── INFORMATION GIVEN
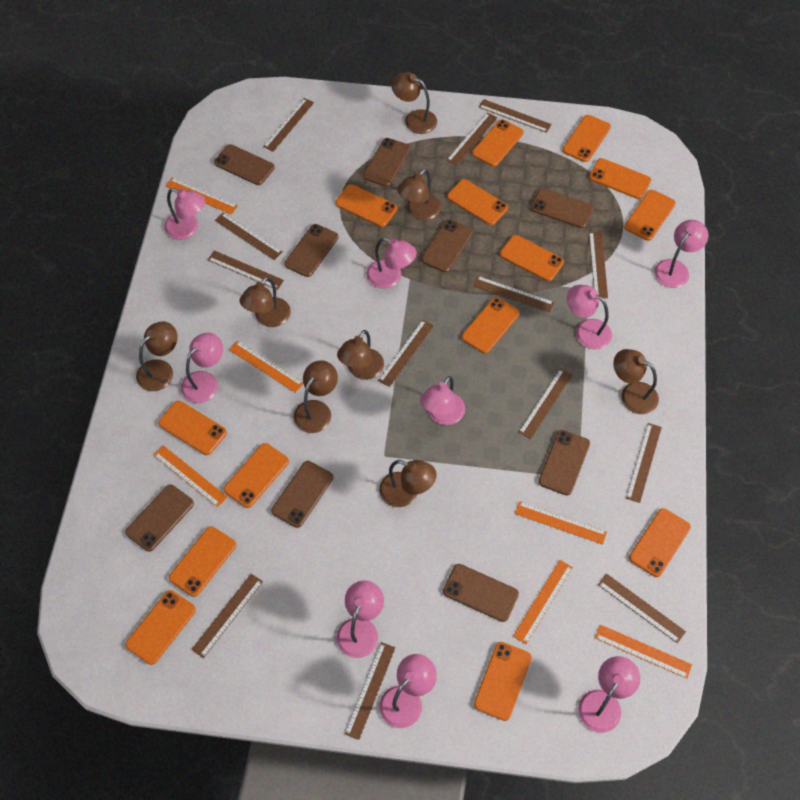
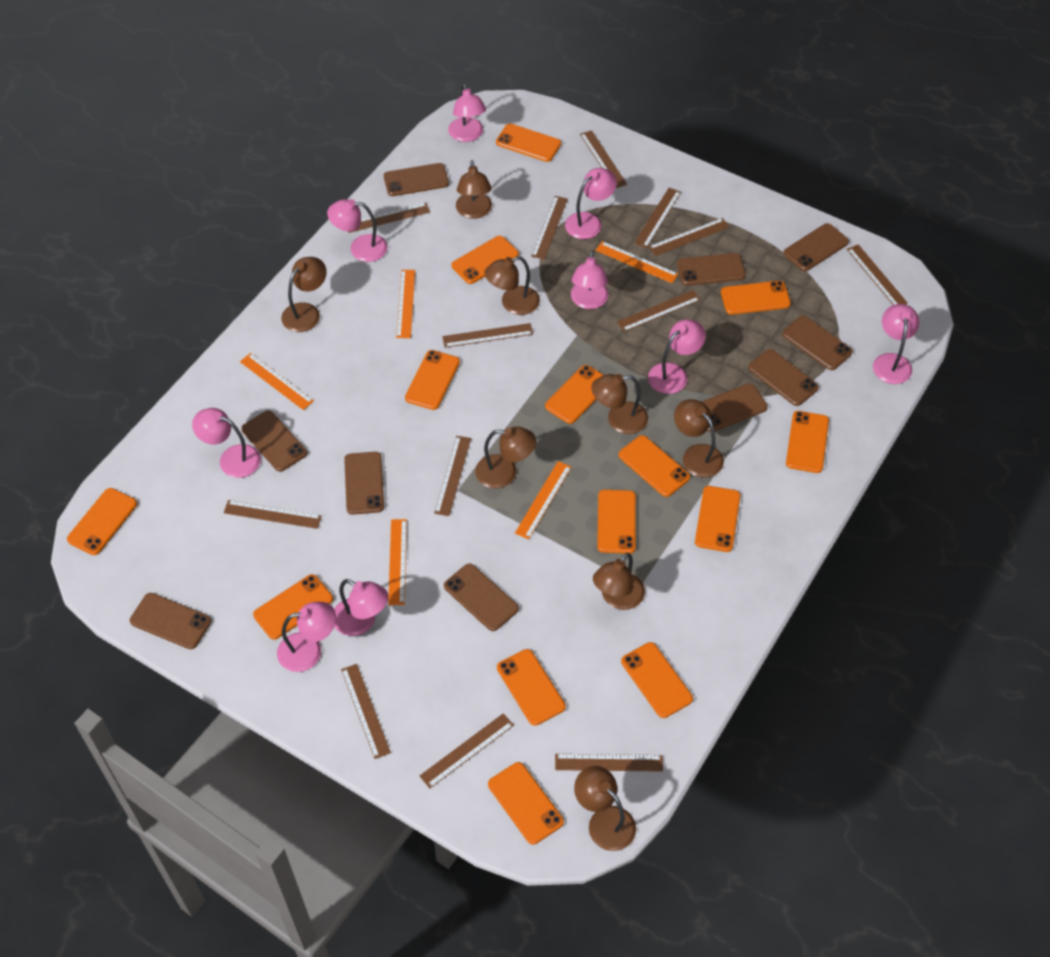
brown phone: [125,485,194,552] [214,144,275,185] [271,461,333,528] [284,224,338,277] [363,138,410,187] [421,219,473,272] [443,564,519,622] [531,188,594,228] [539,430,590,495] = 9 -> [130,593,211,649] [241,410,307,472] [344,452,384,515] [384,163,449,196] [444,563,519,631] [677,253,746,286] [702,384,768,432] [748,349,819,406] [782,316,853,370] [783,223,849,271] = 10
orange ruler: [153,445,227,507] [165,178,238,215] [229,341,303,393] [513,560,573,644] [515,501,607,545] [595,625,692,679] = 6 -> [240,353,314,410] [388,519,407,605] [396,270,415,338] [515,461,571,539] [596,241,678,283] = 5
────
── INFORMATION GIVEN
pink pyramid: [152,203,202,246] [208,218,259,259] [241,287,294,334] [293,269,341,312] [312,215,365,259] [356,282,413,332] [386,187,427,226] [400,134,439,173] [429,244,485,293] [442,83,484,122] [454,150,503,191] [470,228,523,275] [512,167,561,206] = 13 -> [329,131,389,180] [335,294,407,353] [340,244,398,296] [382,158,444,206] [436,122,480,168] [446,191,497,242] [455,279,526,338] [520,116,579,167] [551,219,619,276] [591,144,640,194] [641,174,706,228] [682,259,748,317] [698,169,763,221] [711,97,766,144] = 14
────
── INFORMATION GIVEN
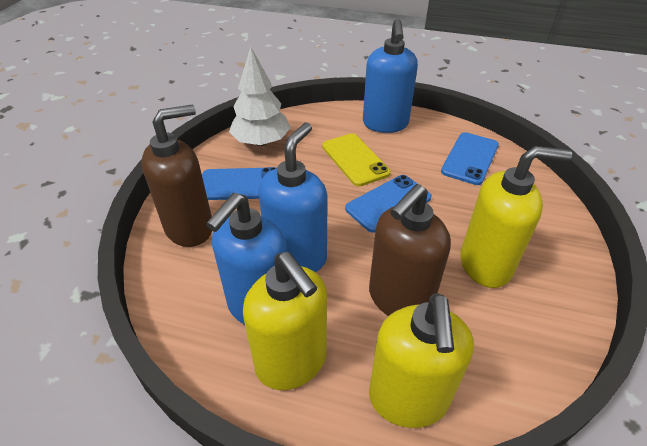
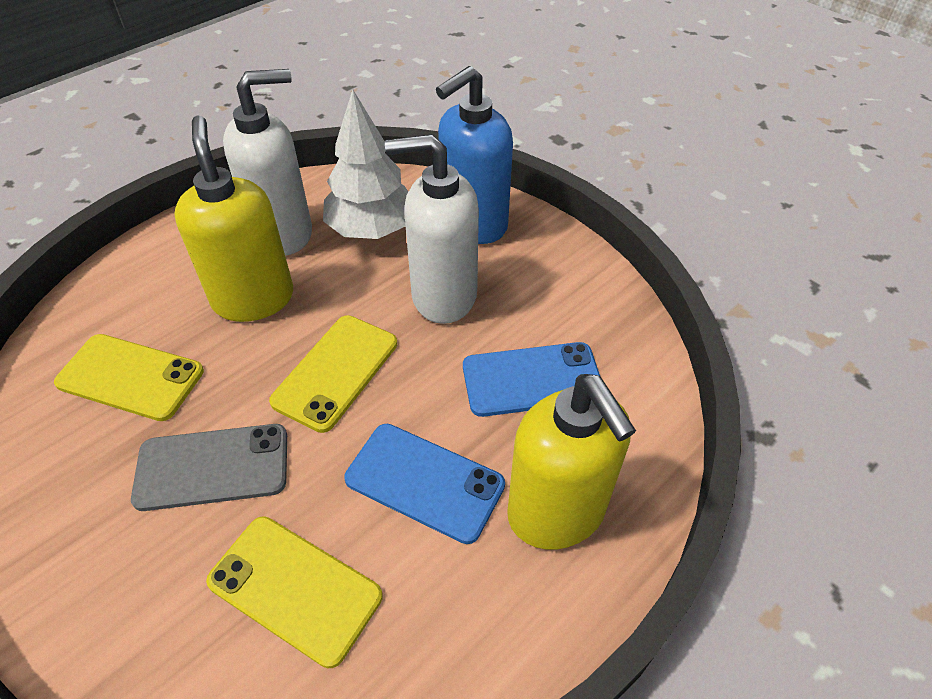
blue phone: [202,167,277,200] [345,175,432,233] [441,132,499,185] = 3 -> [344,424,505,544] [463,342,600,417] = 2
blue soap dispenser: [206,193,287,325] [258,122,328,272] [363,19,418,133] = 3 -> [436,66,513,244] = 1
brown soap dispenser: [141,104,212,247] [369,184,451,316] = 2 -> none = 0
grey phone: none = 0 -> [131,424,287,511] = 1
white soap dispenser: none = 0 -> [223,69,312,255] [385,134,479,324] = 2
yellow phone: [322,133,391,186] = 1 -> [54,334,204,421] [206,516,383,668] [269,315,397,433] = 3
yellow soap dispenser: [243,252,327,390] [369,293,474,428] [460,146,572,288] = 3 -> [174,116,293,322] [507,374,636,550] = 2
────
WHAT YOU HAVE TO DO: Reproduce exactly the stretch of the material above that starts at the line with "white soap dispenser: none" and ends at the line with "yellow soap dispenser: [243,252,327,390]", both included, and nothing else.

SOLUTION TO THE EXERCISE:
white soap dispenser: none = 0 -> [223,69,312,255] [385,134,479,324] = 2
yellow phone: [322,133,391,186] = 1 -> [54,334,204,421] [206,516,383,668] [269,315,397,433] = 3
yellow soap dispenser: [243,252,327,390] [369,293,474,428] [460,146,572,288] = 3 -> [174,116,293,322] [507,374,636,550] = 2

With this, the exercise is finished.